*PROBLEM DESCRIPTION:* Beginning with the line that has "(329, 141) = (696, 466): orange" in it, transcribe the listing exactly through its final line, and add nothing.

Top of RECORDED INFORMATION

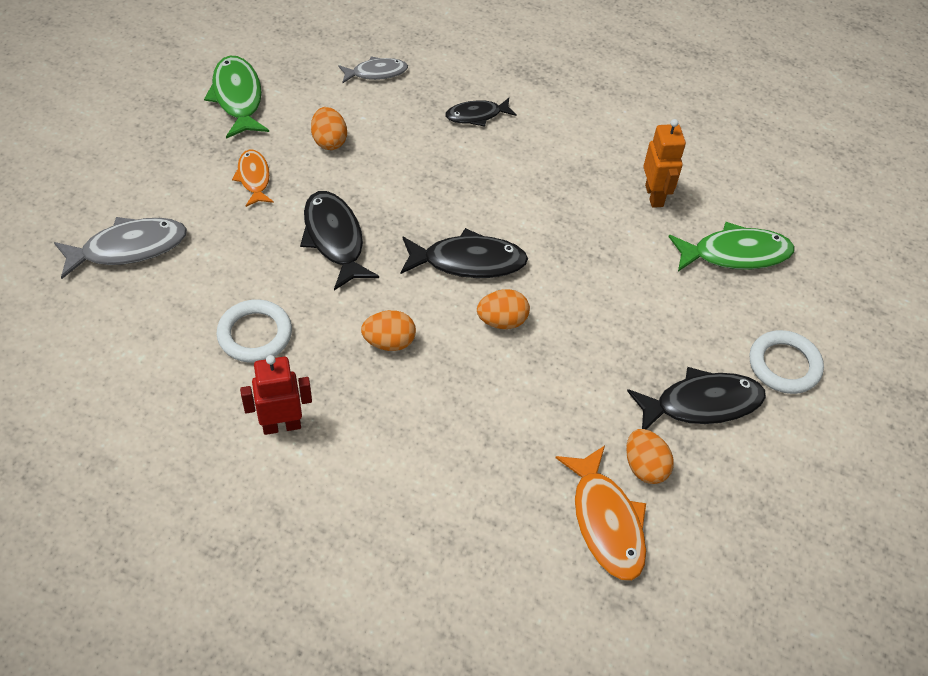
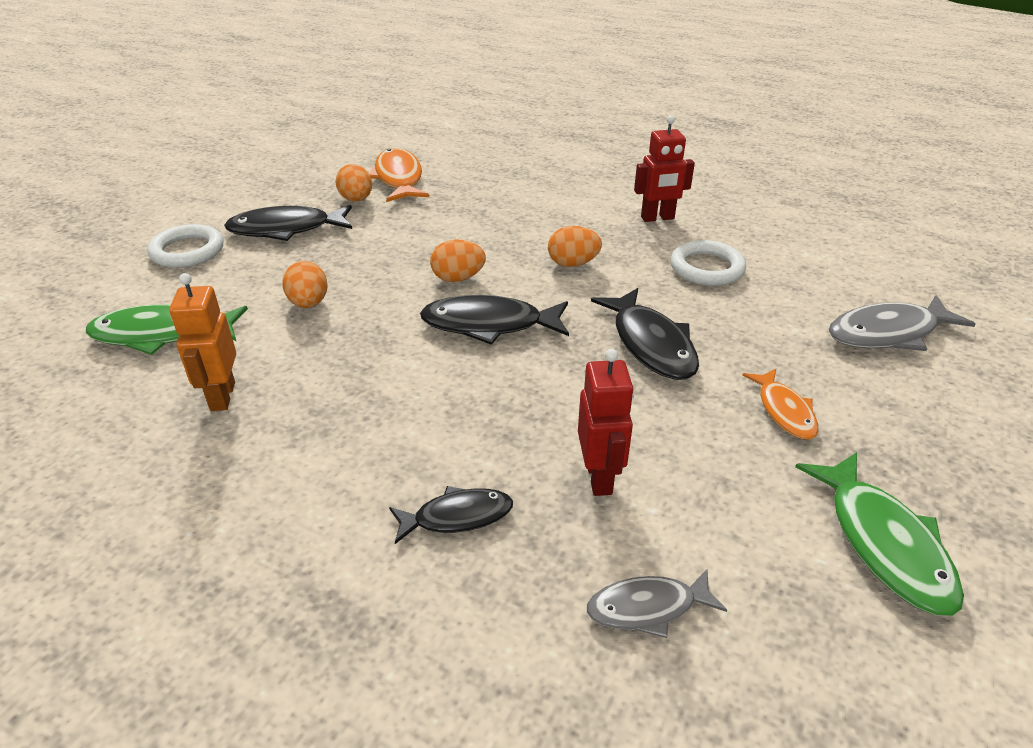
camera: 175 degrees left, 15 degrees down
(329, 141) = (696, 466): orange egg -> orange egg (309, 303)
(391, 136) = (599, 477): none -> red robot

Bottom of RECORDED INFORMATION

*COMPLETED EXERCISE:*
(329, 141) = (696, 466): orange egg -> orange egg (309, 303)
(391, 136) = (599, 477): none -> red robot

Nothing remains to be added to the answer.